▶ WHAT YOU HAVE TO DO: Which lines run from the one containing "purple goblet [264,161,335,216] -> none" to the end of the entries? Copy them exactly, both ends included, and give nothing else.

▶ DATA RECORDS:
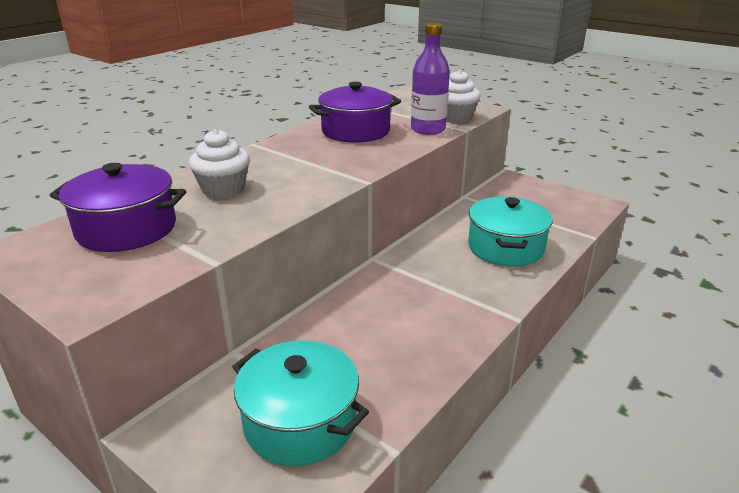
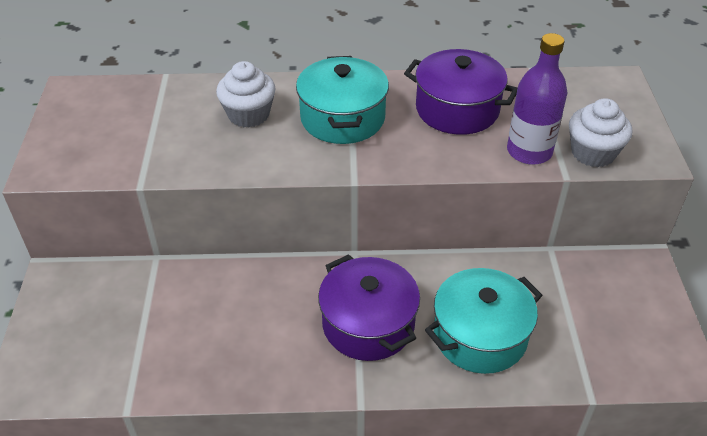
camera: 50 degrees right, 15 degrees up
purple pot [49,163,186,252] -> purple pot moved to [318,254,420,361]
turquoise pot [232,340,369,466] -> turquoise pot moved to [296,56,389,144]

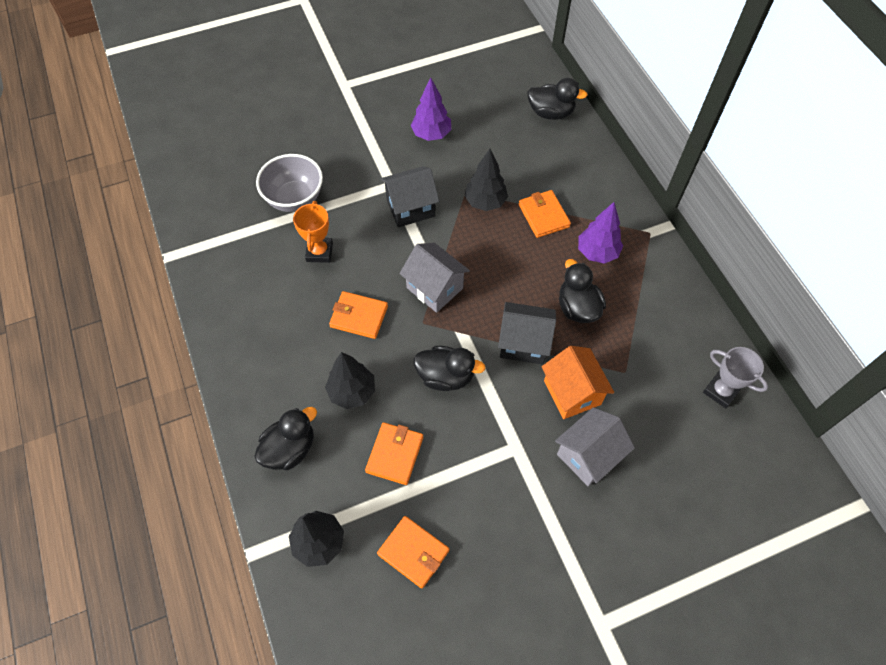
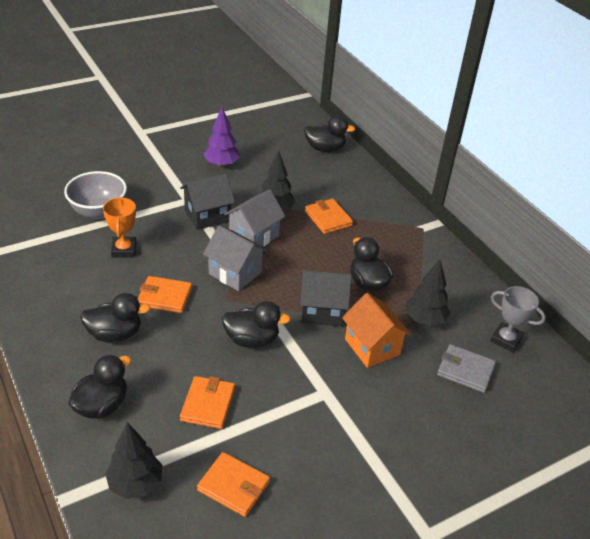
camera: 10 degrees left, 20 degrees down
black tree [325,352,375,409] -> black tree moved to [406,259,450,326]
grey house [555,407,635,486] -> grey house moved to [224,189,285,247]
purple tree [578,202,623,264] -> none
none -> black duck [80,293,151,342]
none -> grey wallet [437,344,496,393]

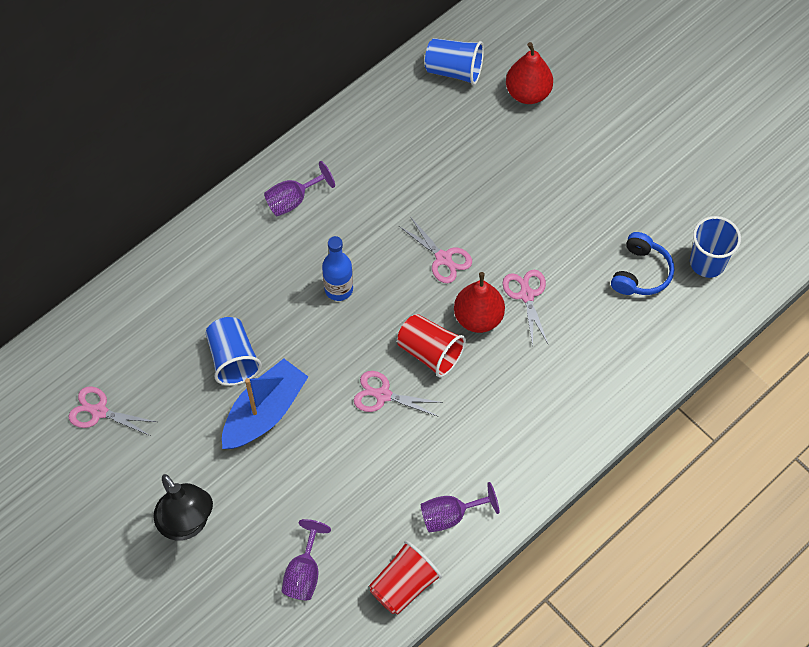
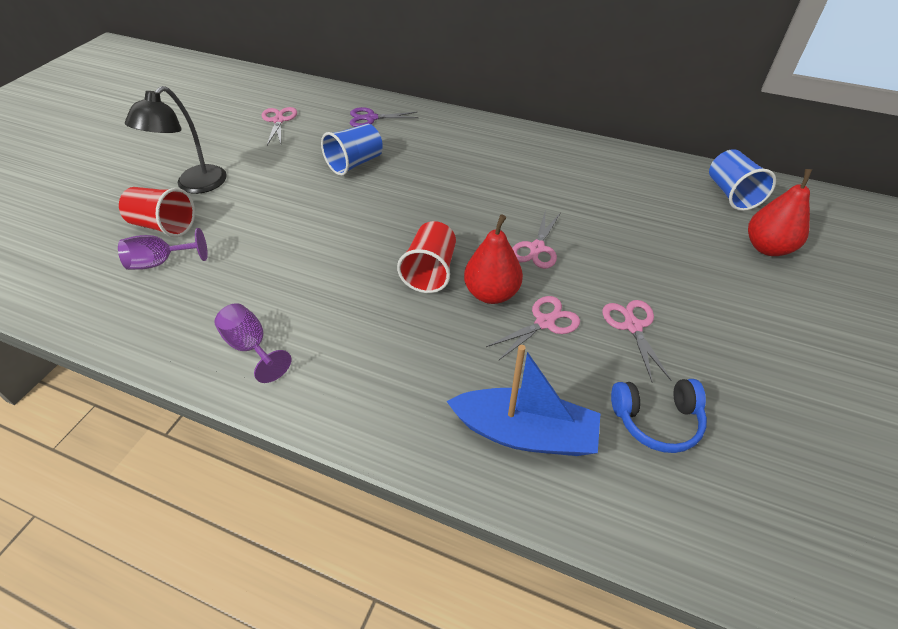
camera: 65 degrees right, 15 degrees down
blue boat [222,358,308,449] -> blue boat moved to [446,345,601,456]
purple goblet [264,161,335,216] -> none
blue bottle [322,236,353,301] -> none
pink scissors [354,371,443,417] -> pink scissors moved to [603,300,671,382]
red cup [369,541,442,615] -> red cup moved to [119,187,195,237]
blue cup [690,216,741,278] -> none
none -> purple scissors [350,107,418,127]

▶ EXERCISE SOLUTION:
purple goblet [264,161,335,216] -> none
blue bottle [322,236,353,301] -> none
pink scissors [354,371,443,417] -> pink scissors moved to [603,300,671,382]
red cup [369,541,442,615] -> red cup moved to [119,187,195,237]
blue cup [690,216,741,278] -> none
none -> purple scissors [350,107,418,127]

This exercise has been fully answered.